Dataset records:
----------

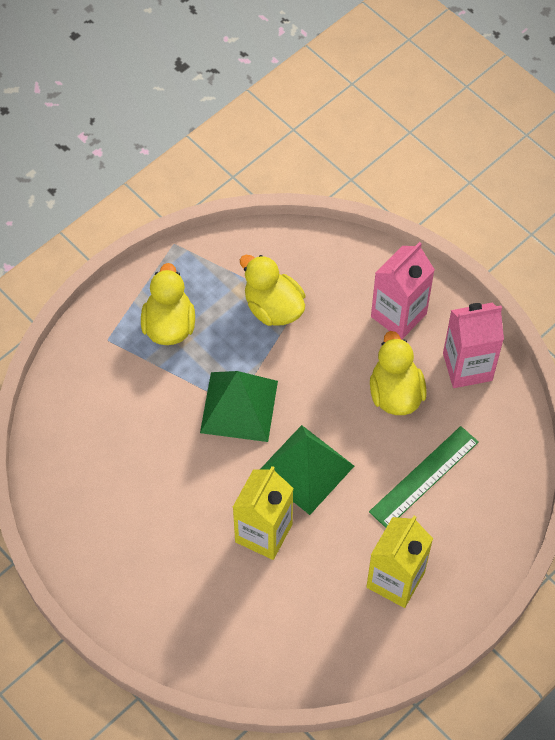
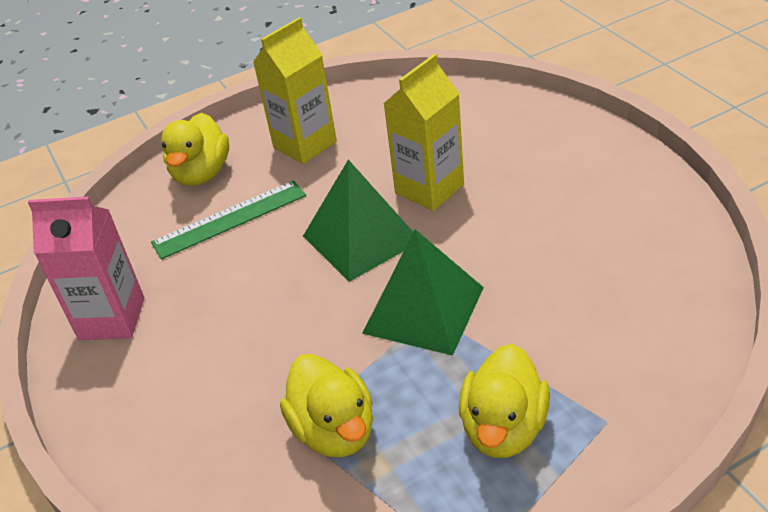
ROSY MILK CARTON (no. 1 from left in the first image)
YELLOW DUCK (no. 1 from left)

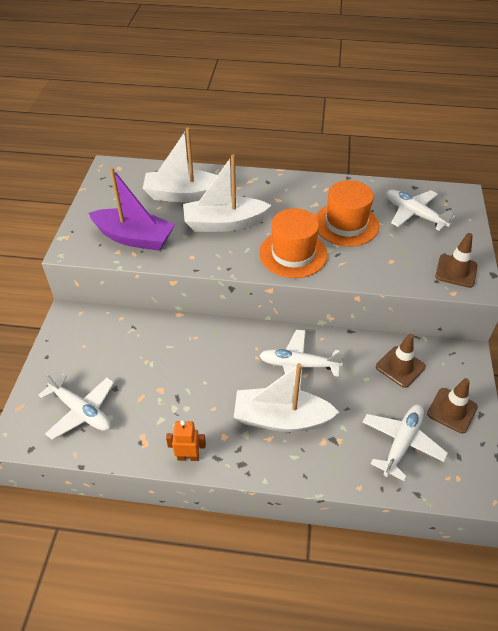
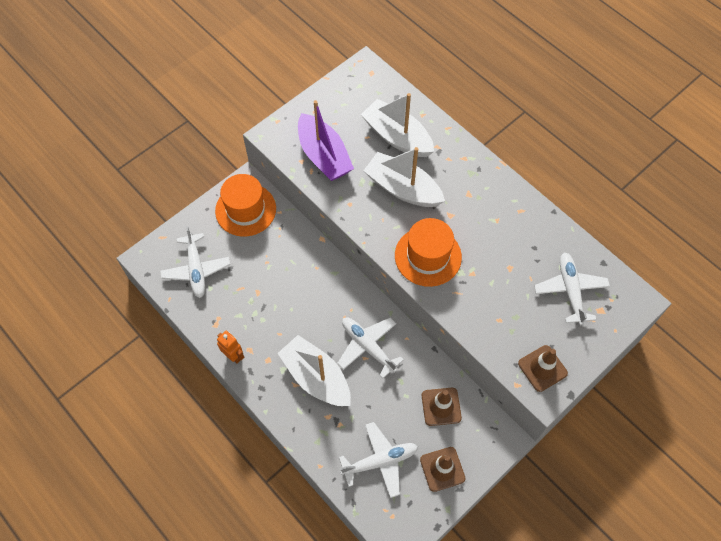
BRIGHT ORANGE HAT (no. 1 from left)

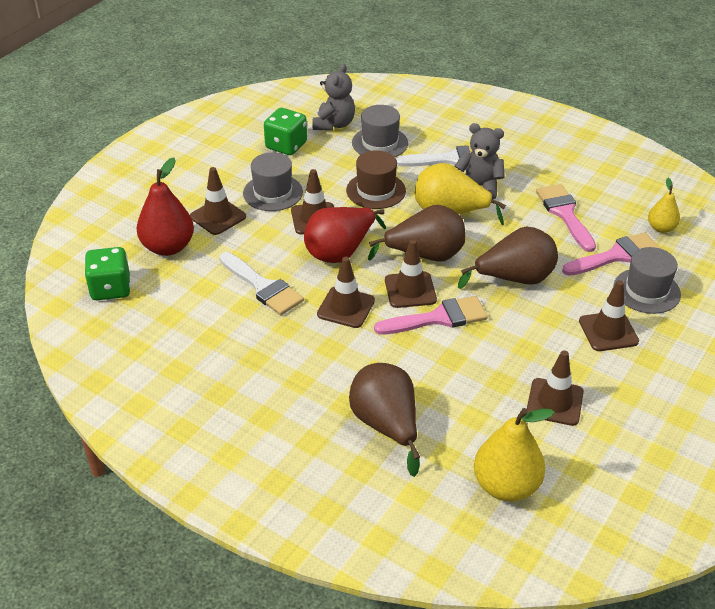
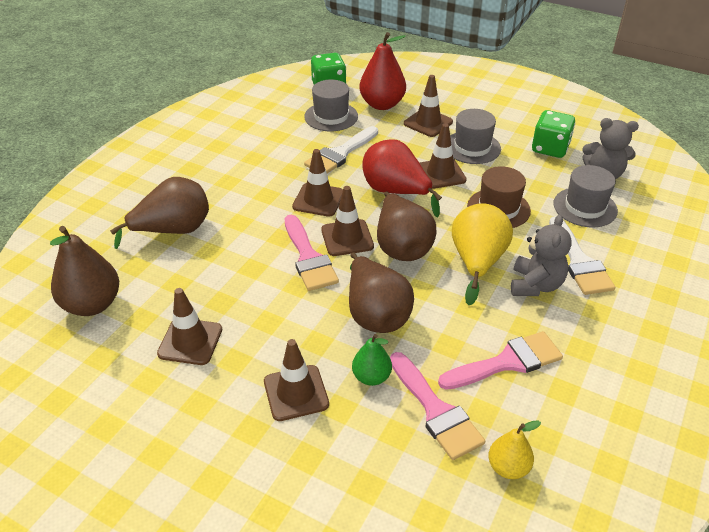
EMERALD TOY PEAR
GRAY HAT (no. 1 from left)
RUSSET TOY PEAR (no. 1 from left)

----------

Directions for this task:
Strip out the pictures and quote the remaining data word for word.

Answer to this problem:
ROSY MILK CARTON (no. 1 from left in the first image)
YELLOW DUCK (no. 1 from left)

BRIGHT ORANGE HAT (no. 1 from left)

EMERALD TOY PEAR
GRAY HAT (no. 1 from left)
RUSSET TOY PEAR (no. 1 from left)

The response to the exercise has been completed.